> **Work required**:
Repeat exactly, and only, the lines from the one holding "What can you" through the last line of the records below.
The input section start
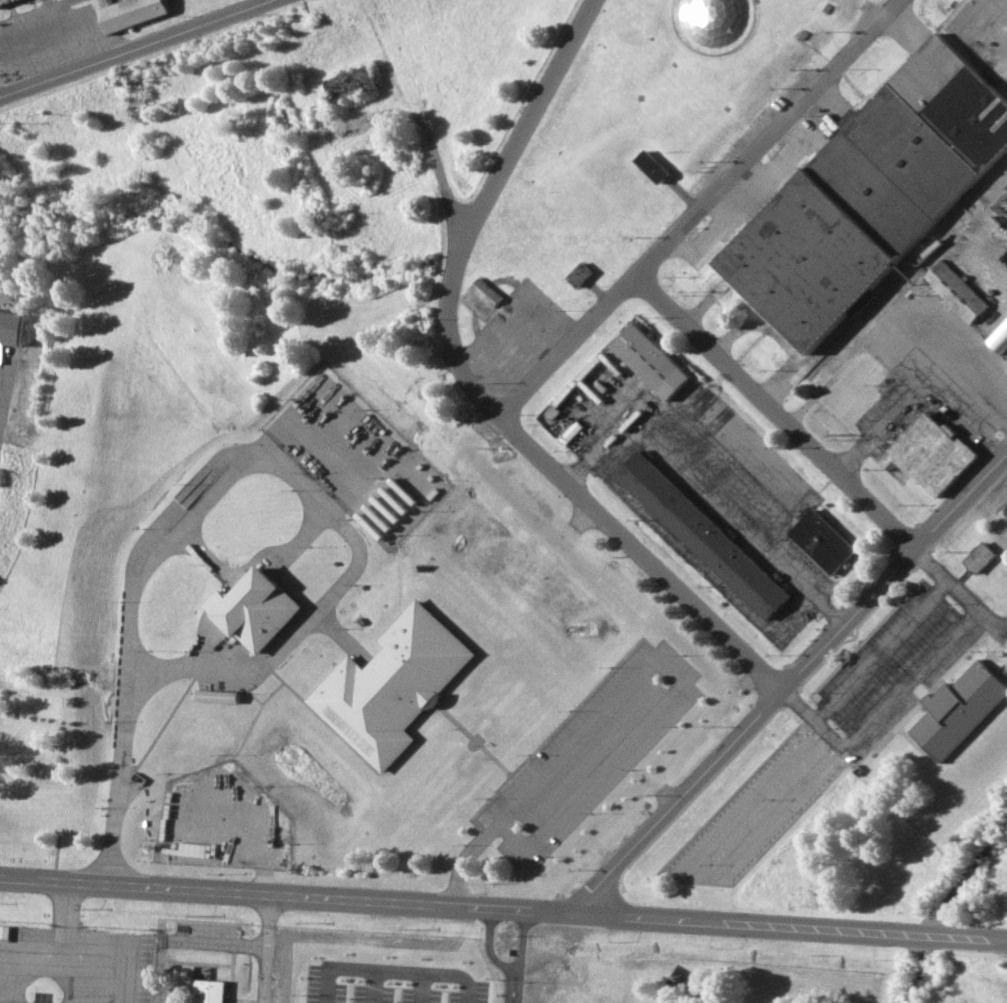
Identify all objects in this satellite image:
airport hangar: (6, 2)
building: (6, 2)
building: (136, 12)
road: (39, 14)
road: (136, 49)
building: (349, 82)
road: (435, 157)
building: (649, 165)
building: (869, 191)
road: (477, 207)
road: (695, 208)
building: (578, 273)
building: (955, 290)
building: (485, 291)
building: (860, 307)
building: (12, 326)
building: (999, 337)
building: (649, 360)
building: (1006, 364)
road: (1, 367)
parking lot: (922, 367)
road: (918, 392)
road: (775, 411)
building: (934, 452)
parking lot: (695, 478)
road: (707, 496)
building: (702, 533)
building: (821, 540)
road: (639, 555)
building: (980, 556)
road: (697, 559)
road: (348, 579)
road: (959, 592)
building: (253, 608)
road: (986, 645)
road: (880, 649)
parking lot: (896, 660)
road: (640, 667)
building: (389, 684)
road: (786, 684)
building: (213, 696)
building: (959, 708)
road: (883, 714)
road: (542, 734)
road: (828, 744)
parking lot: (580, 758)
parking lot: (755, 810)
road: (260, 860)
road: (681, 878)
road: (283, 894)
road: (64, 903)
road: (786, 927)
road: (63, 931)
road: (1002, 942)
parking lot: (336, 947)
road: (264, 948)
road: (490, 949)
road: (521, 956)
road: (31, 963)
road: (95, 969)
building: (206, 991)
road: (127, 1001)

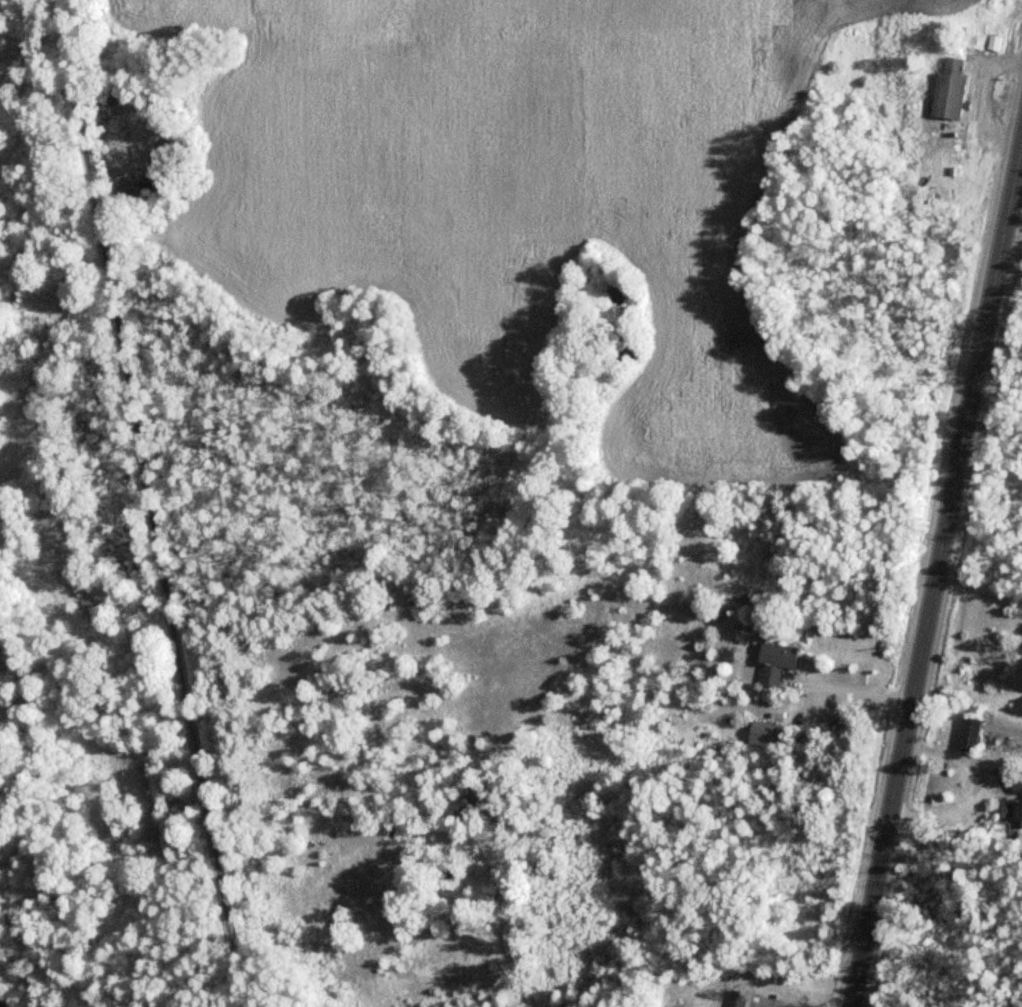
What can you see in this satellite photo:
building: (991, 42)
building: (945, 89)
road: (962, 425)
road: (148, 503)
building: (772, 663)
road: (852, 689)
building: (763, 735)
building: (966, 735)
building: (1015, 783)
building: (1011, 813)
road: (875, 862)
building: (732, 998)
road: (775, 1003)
The input section end
> **Exercise response**:
What can you see in this satellite photo:
building: (991, 42)
building: (945, 89)
road: (962, 425)
road: (148, 503)
building: (772, 663)
road: (852, 689)
building: (763, 735)
building: (966, 735)
building: (1015, 783)
building: (1011, 813)
road: (875, 862)
building: (732, 998)
road: (775, 1003)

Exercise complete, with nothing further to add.